**PROBLEM TO SOLVE:** When you restate the records, do so word for word and omit any picture they contain.
[DATASET — start]
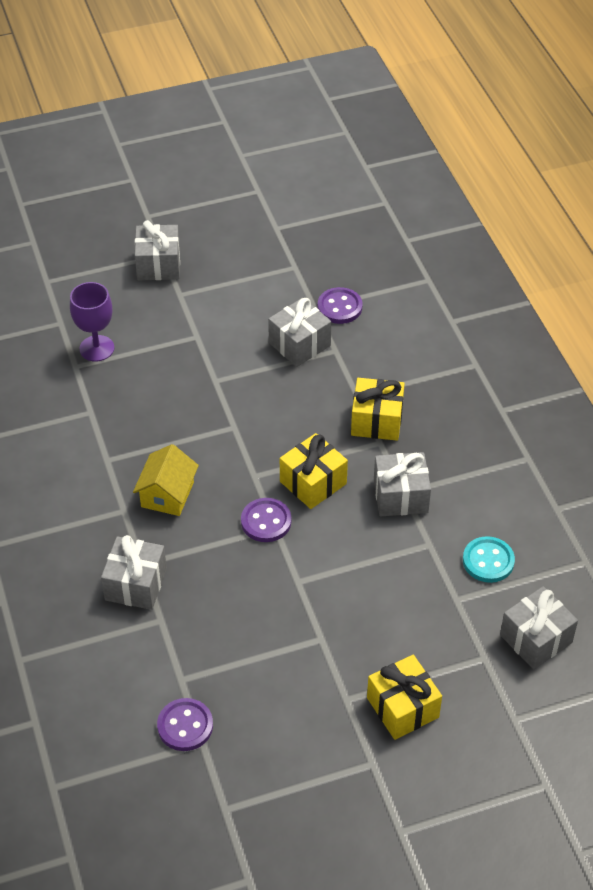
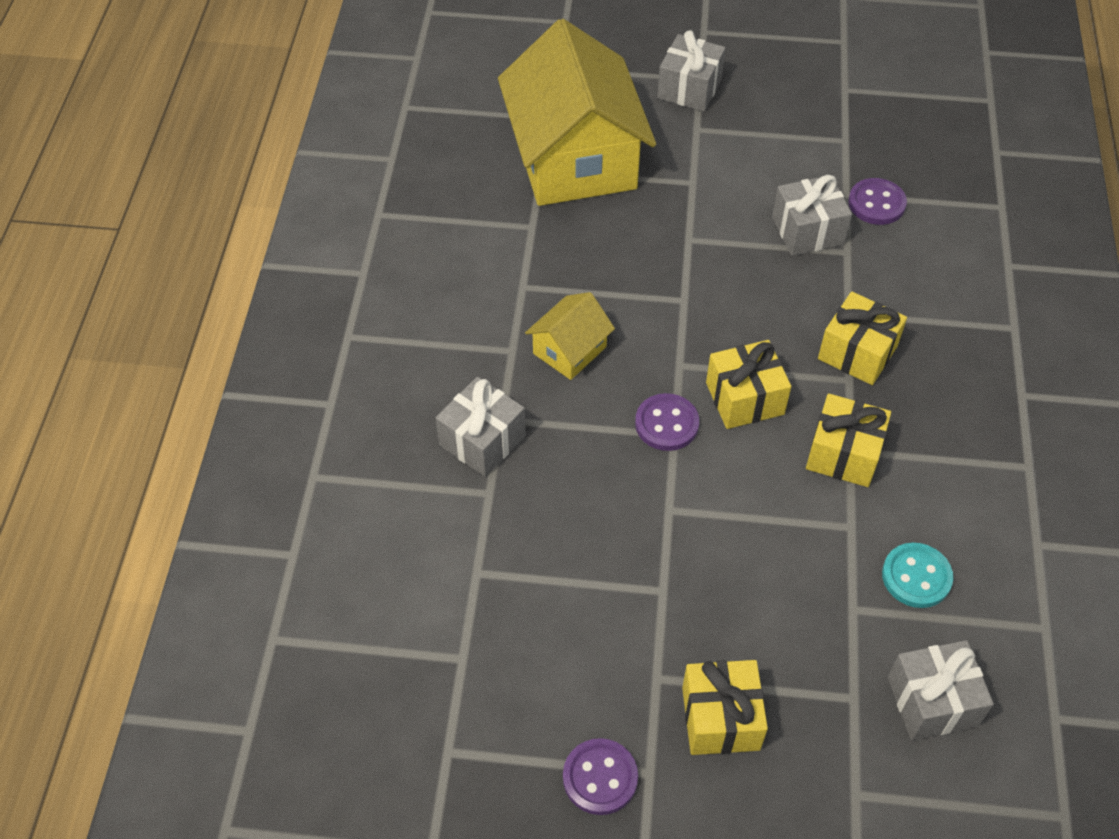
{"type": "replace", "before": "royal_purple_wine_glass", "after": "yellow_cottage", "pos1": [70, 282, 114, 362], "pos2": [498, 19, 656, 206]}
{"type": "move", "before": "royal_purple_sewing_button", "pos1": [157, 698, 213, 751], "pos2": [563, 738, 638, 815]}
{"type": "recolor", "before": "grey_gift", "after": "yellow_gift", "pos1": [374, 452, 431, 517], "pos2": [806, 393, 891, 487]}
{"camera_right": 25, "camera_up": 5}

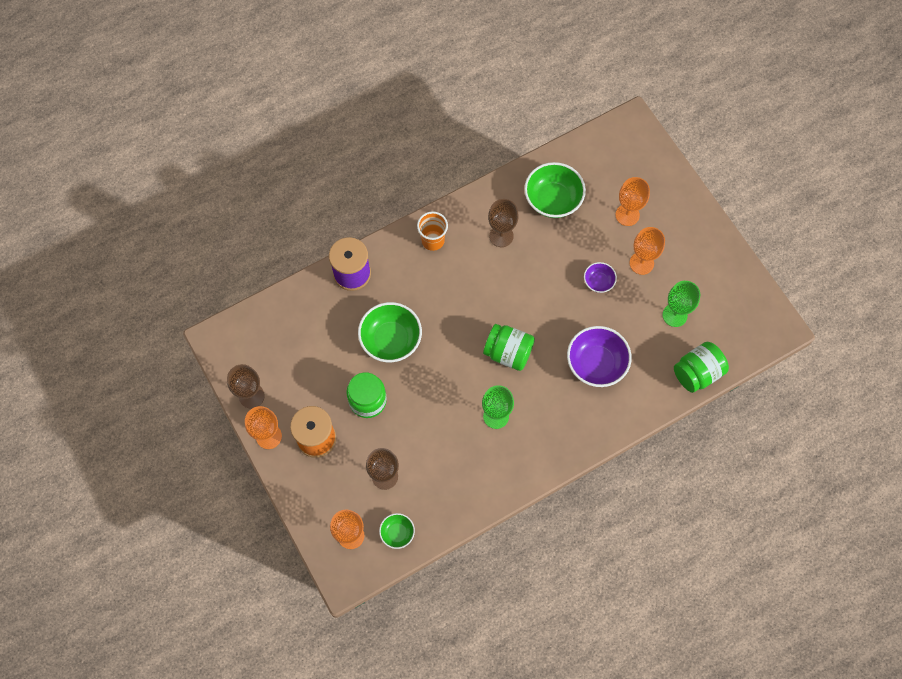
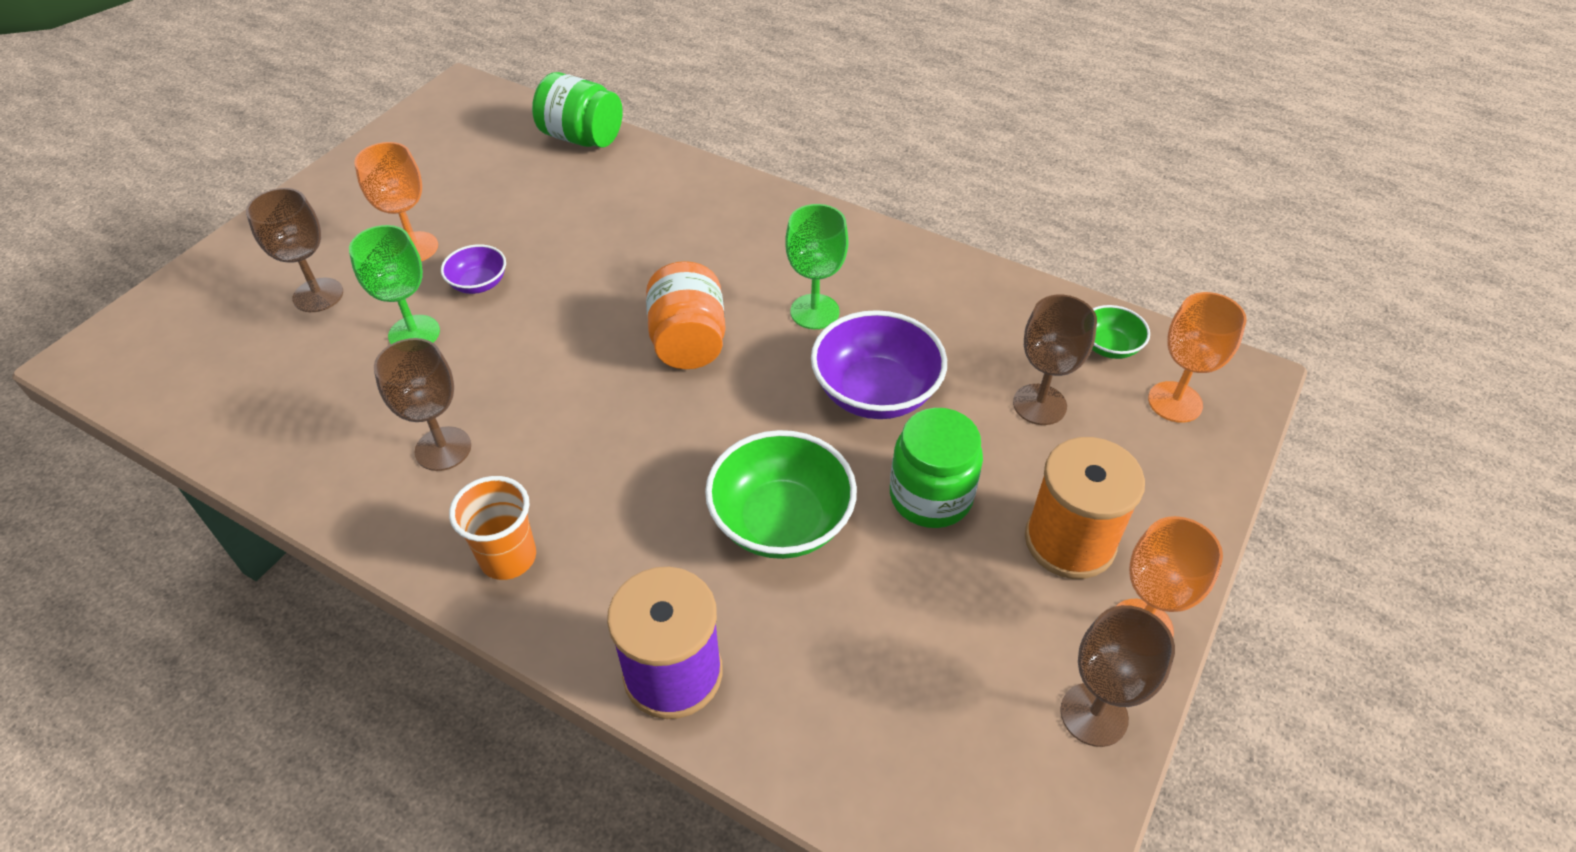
{"type": "recolor", "before": "green_jar", "after": "orange-coloured_jar", "pos1": [483, 324, 535, 371], "pos2": [646, 261, 726, 369]}
{"type": "delete", "before": "green_bowl", "pos1": [524, 162, 586, 218]}
{"type": "move", "before": "royal_purple_bowl", "pos1": [567, 326, 632, 387], "pos2": [811, 310, 947, 419]}
{"type": "recolor", "before": "orange-coloured_wine_glass", "after": "brown_wine_glass", "pos1": [615, 177, 650, 226], "pos2": [246, 188, 343, 312]}
{"type": "move", "before": "green_wine_glass", "pos1": [663, 281, 700, 327], "pos2": [349, 225, 440, 344]}
{"camera_right": -120, "camera_up": -20}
[DATASET — finish]
**ANSWER AREA:**
{"type": "replace", "before": "royal_purple_wine_glass", "after": "yellow_cottage", "pos1": [70, 282, 114, 362], "pos2": [498, 19, 656, 206]}
{"type": "move", "before": "royal_purple_sewing_button", "pos1": [157, 698, 213, 751], "pos2": [563, 738, 638, 815]}
{"type": "recolor", "before": "grey_gift", "after": "yellow_gift", "pos1": [374, 452, 431, 517], "pos2": [806, 393, 891, 487]}
{"camera_right": 25, "camera_up": 5}

{"type": "recolor", "before": "green_jar", "after": "orange-coloured_jar", "pos1": [483, 324, 535, 371], "pos2": [646, 261, 726, 369]}
{"type": "delete", "before": "green_bowl", "pos1": [524, 162, 586, 218]}
{"type": "move", "before": "royal_purple_bowl", "pos1": [567, 326, 632, 387], "pos2": [811, 310, 947, 419]}
{"type": "recolor", "before": "orange-coloured_wine_glass", "after": "brown_wine_glass", "pos1": [615, 177, 650, 226], "pos2": [246, 188, 343, 312]}
{"type": "move", "before": "green_wine_glass", "pos1": [663, 281, 700, 327], "pos2": [349, 225, 440, 344]}
{"camera_right": -120, "camera_up": -20}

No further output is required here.